▶ Task description:
What lines in the entries below contain the word "DRIVER"? Copy all of them.

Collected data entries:
####################
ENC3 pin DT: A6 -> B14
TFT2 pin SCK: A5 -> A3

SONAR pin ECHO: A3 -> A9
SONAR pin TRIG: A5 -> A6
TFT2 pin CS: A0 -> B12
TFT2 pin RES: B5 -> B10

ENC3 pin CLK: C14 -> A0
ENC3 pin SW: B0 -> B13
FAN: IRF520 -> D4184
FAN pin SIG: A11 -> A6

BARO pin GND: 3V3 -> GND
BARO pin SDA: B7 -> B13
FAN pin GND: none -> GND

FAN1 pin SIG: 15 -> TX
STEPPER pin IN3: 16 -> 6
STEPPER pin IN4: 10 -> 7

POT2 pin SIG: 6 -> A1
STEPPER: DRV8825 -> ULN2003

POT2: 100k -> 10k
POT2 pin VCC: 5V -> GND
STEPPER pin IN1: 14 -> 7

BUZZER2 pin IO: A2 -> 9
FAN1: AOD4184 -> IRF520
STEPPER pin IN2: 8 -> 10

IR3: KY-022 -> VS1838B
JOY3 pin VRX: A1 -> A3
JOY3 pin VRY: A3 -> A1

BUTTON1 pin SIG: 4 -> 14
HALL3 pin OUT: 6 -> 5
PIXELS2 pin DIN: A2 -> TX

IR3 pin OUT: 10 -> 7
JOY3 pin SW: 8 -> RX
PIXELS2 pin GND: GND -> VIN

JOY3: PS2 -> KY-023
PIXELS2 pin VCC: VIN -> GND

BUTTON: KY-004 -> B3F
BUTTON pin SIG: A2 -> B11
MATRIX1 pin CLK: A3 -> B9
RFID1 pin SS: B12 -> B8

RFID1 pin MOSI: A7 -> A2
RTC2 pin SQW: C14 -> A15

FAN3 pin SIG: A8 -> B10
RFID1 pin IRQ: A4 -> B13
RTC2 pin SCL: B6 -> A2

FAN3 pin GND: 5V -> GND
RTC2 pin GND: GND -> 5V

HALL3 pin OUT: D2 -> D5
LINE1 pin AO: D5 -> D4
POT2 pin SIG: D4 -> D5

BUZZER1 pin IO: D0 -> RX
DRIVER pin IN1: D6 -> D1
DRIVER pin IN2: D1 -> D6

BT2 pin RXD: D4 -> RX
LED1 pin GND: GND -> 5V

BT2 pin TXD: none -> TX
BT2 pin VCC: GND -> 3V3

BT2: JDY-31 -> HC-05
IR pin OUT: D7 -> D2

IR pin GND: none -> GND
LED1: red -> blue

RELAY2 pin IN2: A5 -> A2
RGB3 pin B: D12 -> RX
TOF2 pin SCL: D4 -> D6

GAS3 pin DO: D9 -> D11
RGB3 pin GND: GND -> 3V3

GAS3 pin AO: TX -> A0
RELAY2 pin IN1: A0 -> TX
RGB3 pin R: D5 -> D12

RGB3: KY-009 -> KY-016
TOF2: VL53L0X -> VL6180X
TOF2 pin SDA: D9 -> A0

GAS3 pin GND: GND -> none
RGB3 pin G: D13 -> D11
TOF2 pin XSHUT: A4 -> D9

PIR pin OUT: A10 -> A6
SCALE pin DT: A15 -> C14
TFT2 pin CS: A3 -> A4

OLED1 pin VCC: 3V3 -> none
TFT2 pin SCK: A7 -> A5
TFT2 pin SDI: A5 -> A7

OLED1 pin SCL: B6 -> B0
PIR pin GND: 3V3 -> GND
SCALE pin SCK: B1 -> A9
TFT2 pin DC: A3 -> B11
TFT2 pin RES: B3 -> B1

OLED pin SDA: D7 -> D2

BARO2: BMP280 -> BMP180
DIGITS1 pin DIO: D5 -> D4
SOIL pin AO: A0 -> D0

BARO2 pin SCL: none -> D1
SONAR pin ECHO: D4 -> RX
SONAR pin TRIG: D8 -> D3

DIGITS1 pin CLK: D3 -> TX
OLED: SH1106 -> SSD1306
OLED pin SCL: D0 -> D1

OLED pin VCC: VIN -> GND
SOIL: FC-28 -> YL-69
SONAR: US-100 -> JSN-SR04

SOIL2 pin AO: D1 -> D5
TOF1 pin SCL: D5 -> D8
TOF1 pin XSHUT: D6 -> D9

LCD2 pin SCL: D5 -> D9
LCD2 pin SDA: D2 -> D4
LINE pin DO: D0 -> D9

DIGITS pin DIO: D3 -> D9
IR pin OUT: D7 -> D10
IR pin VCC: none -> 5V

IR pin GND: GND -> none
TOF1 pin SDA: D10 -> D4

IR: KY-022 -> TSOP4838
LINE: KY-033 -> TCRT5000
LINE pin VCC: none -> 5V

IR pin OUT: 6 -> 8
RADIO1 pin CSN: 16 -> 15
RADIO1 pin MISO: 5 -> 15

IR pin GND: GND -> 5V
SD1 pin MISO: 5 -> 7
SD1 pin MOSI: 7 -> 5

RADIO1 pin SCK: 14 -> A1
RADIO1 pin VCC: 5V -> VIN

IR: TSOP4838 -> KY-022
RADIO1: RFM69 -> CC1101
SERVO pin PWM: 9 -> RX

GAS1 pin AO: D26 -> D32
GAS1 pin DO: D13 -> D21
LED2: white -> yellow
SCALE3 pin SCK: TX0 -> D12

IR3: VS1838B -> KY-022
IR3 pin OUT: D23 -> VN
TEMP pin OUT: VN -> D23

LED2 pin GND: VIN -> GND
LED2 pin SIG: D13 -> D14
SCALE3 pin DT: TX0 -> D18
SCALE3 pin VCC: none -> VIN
####################
▶ Result of the task:
DRIVER pin IN1: D6 -> D1
DRIVER pin IN2: D1 -> D6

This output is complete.